▶ Task requirements: Output the entries exactly as they appear. Pictures should not be included.

##### Available data

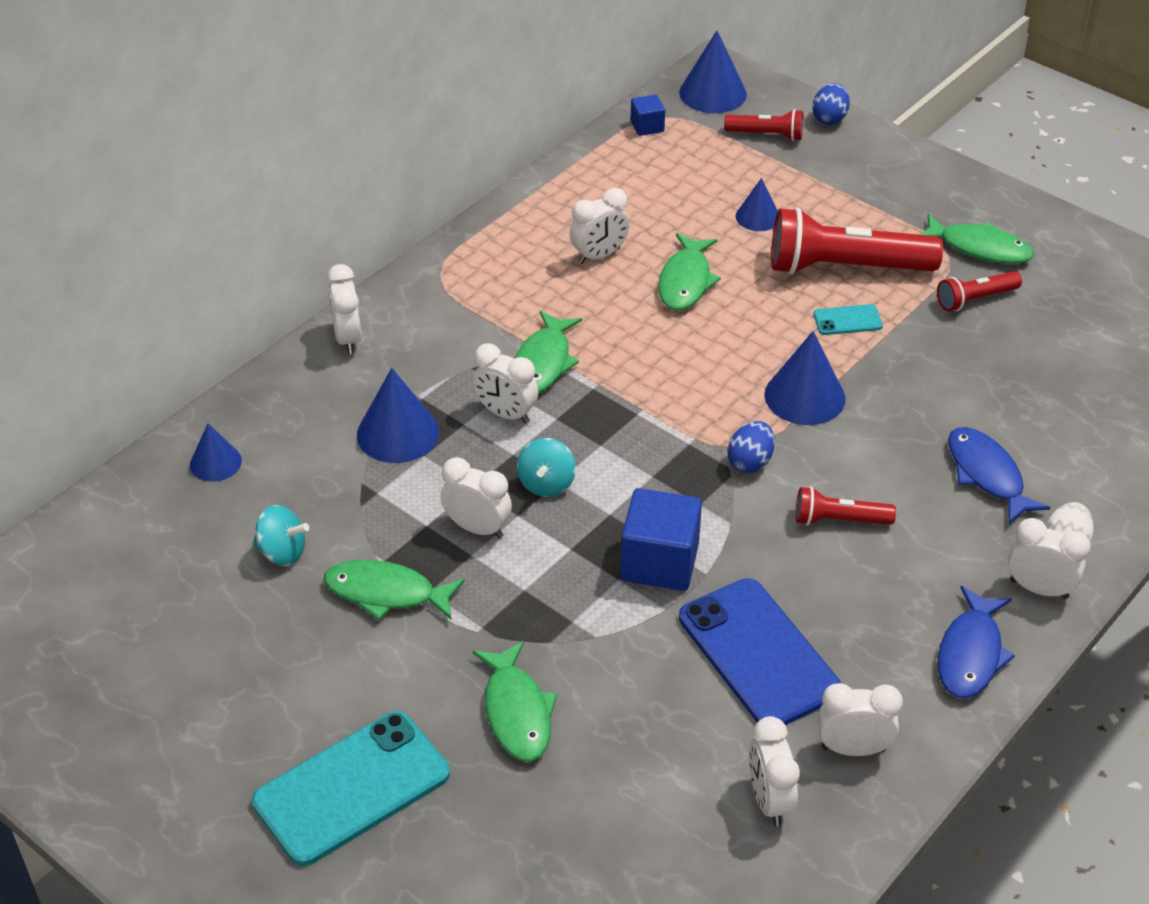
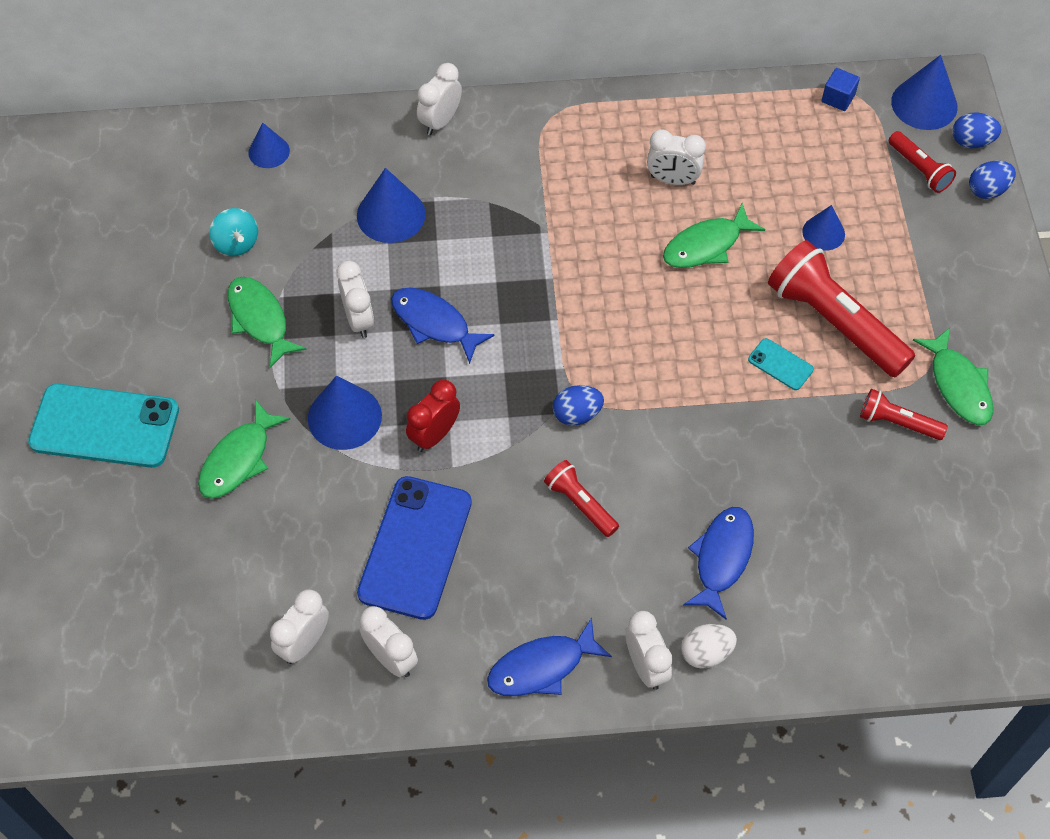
camera: 45 degrees right, 15 degrees up
(506, 414) = (469, 253): white clock -> none
(543, 363) = (537, 234): green fish -> none
(546, 484) = (434, 323): turquoise spinning top -> blue fish
(659, 562) = (434, 435): blue cube -> red clock
(777, 96) = (971, 142): none -> blue egg
(804, 396) = (674, 397): blue cone -> blue cone (344, 417)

##########

▶ Solution:
camera: 45 degrees right, 15 degrees up
(506, 414) = (469, 253): white clock -> none
(543, 363) = (537, 234): green fish -> none
(546, 484) = (434, 323): turquoise spinning top -> blue fish
(659, 562) = (434, 435): blue cube -> red clock
(777, 96) = (971, 142): none -> blue egg
(804, 396) = (674, 397): blue cone -> blue cone (344, 417)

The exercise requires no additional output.